Here the answer must be the exact run of lines from the line holding "brown brick B4:C4" to the end of the material below, and nothing else.
Source material section start
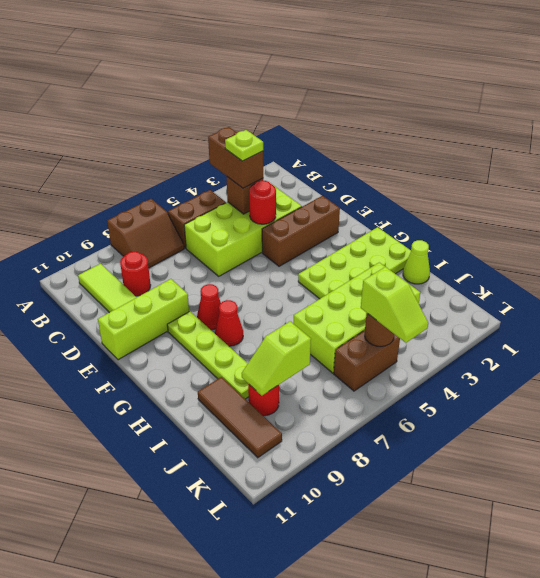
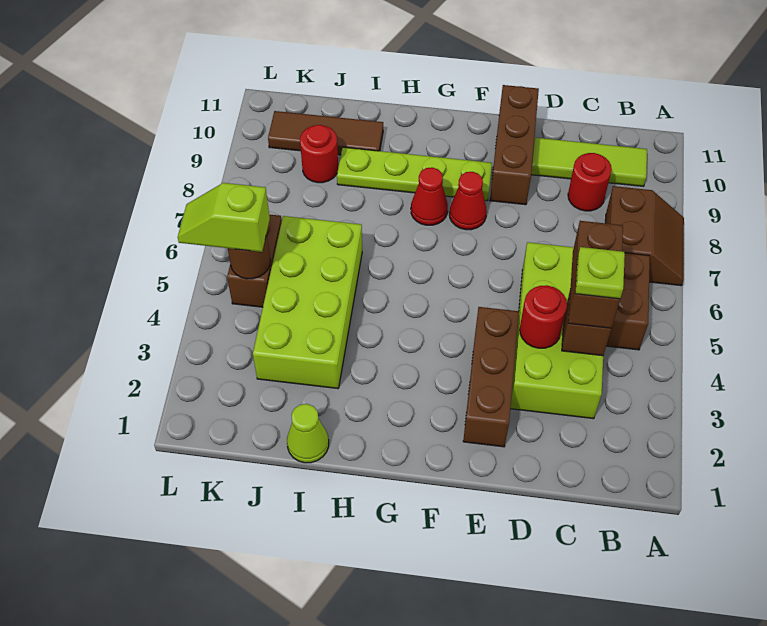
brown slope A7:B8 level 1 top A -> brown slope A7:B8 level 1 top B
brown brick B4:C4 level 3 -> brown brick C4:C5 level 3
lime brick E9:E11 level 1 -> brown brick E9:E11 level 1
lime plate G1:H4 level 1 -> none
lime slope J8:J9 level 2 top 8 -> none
Source material section end
Exercise result:
brown brick B4:C4 level 3 -> brown brick C4:C5 level 3
lime brick E9:E11 level 1 -> brown brick E9:E11 level 1
lime plate G1:H4 level 1 -> none
lime slope J8:J9 level 2 top 8 -> none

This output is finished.